WORK ITEM >>
Given the material below, repeat exactly the lines from the one containing "red slope F9:G9" through the final line, and nothing else.

DATASET RECORDS >>

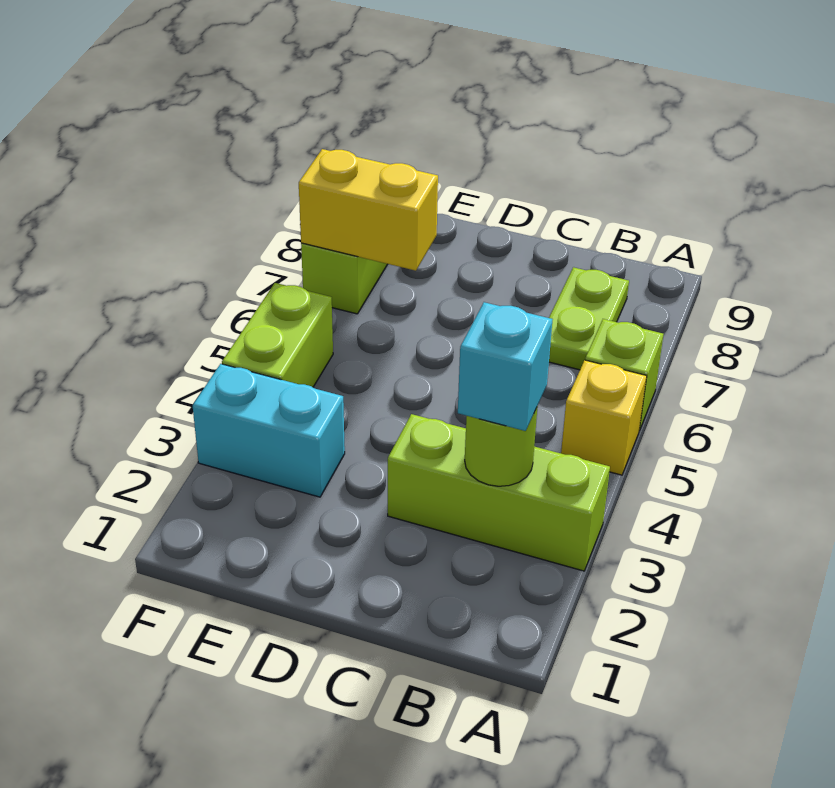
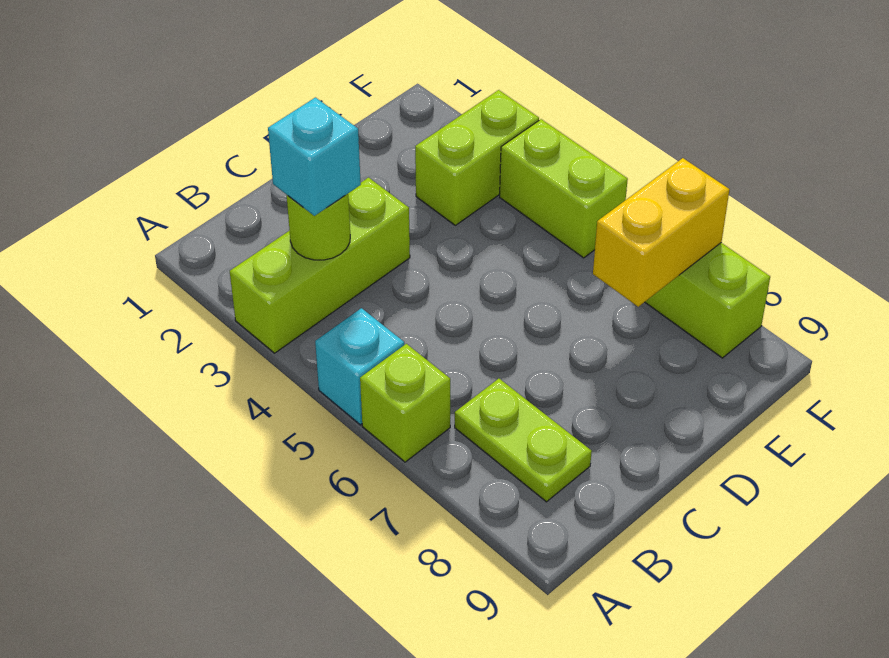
yellow brick A5 level 1 -> cyan brick A5 level 1
cyan brick E3:F3 level 1 -> lime brick E3:F3 level 1

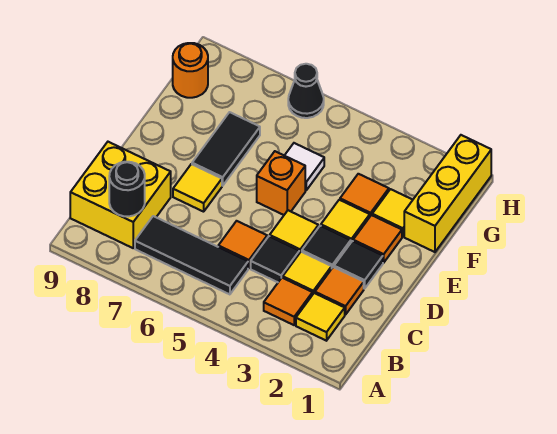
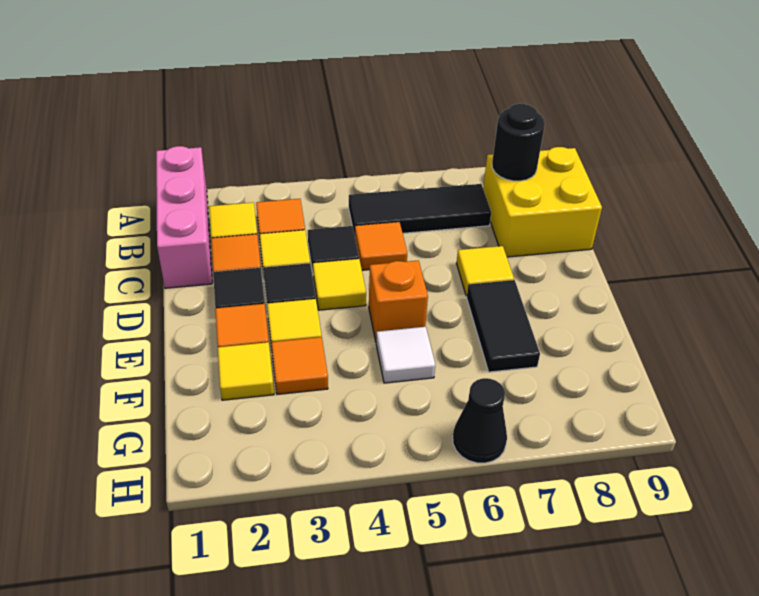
none -> pink brick A1:C1 level 1
yellow brick F1:H1 level 1 -> none
orange round brick G9 level 1 -> none

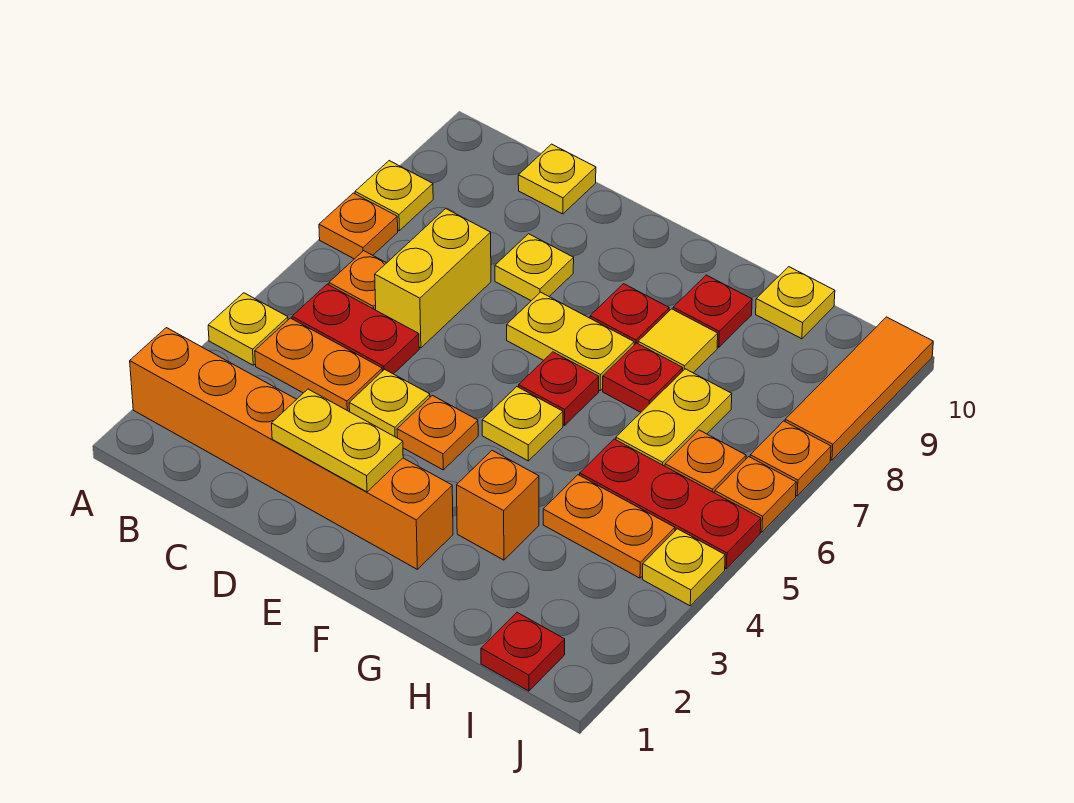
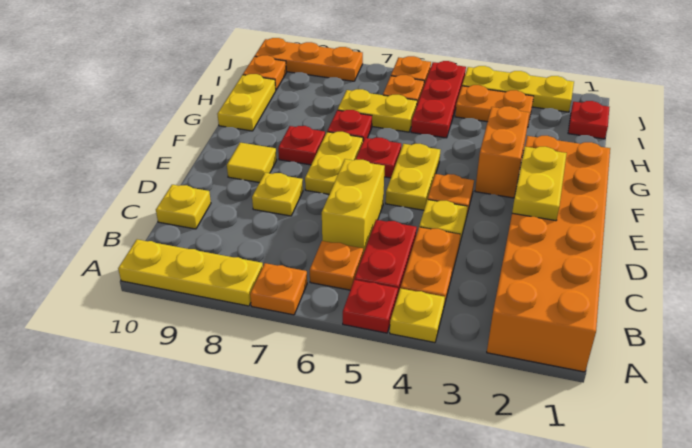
orange brick A2:F2 level 1 -> orange brick A1:F2 level 1
yellow plate A8 level 1 -> yellow plate A8:A10 level 1
yellow brick C6:C7 level 1 -> yellow brick C6:D6 level 1
yellow plate F5 level 1 -> yellow plate E5:F5 level 1
orange brick G3 level 1 -> orange brick F3:G3 level 1
yellow tile G8 level 1 -> yellow tile E9 level 1
red plate G9 level 1 -> red plate A5 level 1
orange plate H4:I4 level 1 -> orange plate I3:I4 level 1
yellow plate H10 level 1 -> yellow plate G10:H10 level 1
yellow plate J4 level 1 -> yellow plate J2:J4 level 1
orange plate J7 level 1 -> orange plate I10 level 1
orange tile J8:J10 level 1 -> orange plate J8:J10 level 1

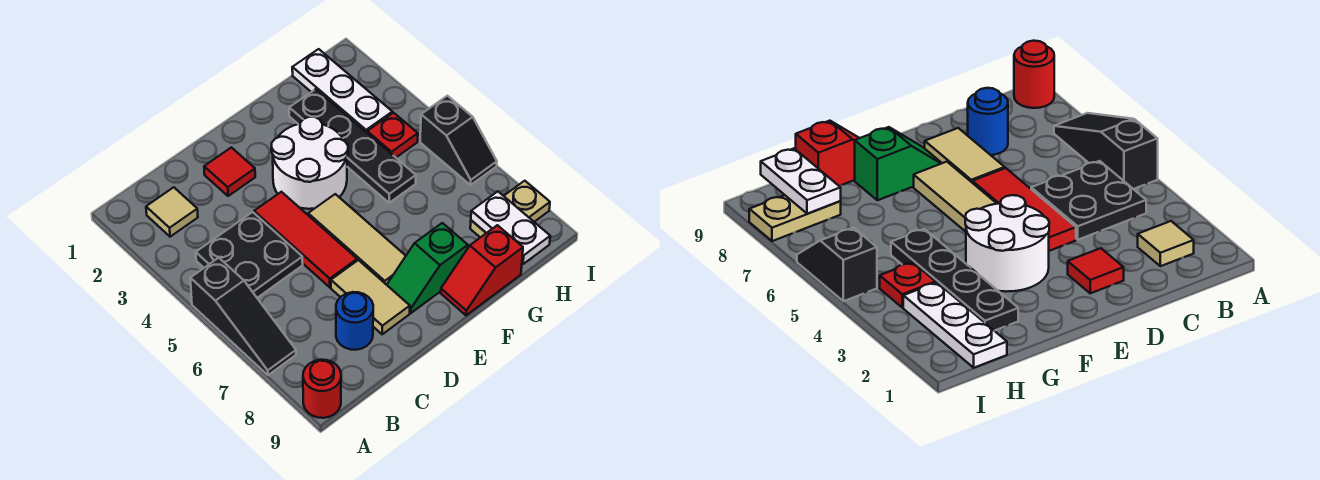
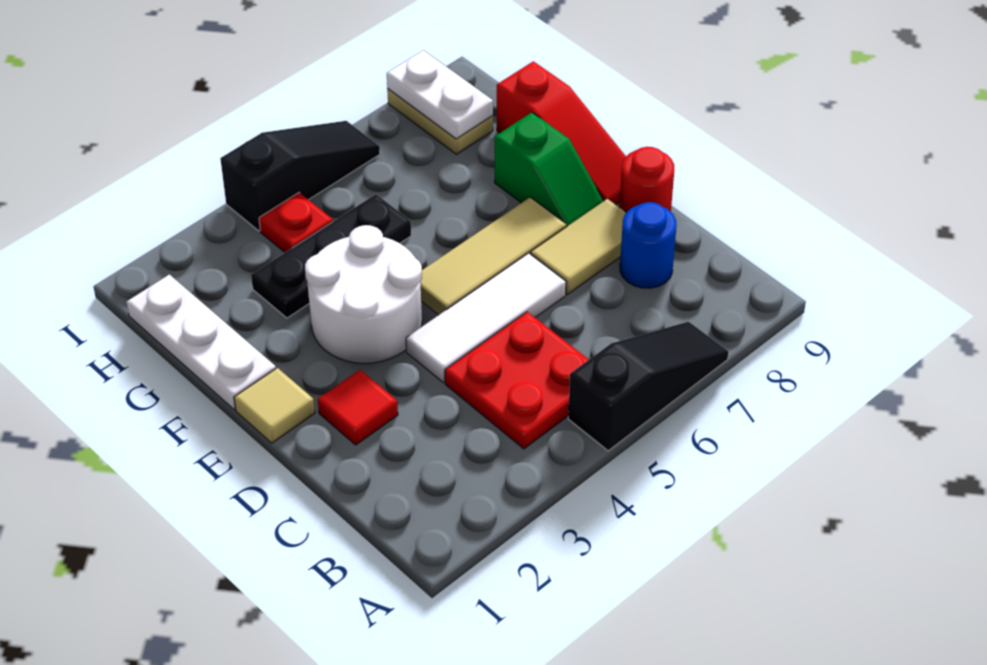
red round brick A9 level 1 -> red round brick D9 level 1
tan tile B2 level 1 -> tan tile E1 level 1
black plate B4:C5 level 1 -> red plate B4:C5 level 1
red tile D4:D6 level 1 -> white tile D4:D6 level 1
red slope F9:G9 level 1 top G -> red slope E9:G9 level 1 top G
black plate G2:G5 level 1 -> black plate G3:G5 level 1
white plate H1:H3 level 1 -> white plate F1:H1 level 1
white plate H8:H9 level 2 -> white plate H8:I8 level 2
black slope I5:I6 level 1 top 5 -> black slope I4:I6 level 1 top 4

RESPONSE >>
red slope F9:G9 level 1 top G -> red slope E9:G9 level 1 top G
black plate G2:G5 level 1 -> black plate G3:G5 level 1
white plate H1:H3 level 1 -> white plate F1:H1 level 1
white plate H8:H9 level 2 -> white plate H8:I8 level 2
black slope I5:I6 level 1 top 5 -> black slope I4:I6 level 1 top 4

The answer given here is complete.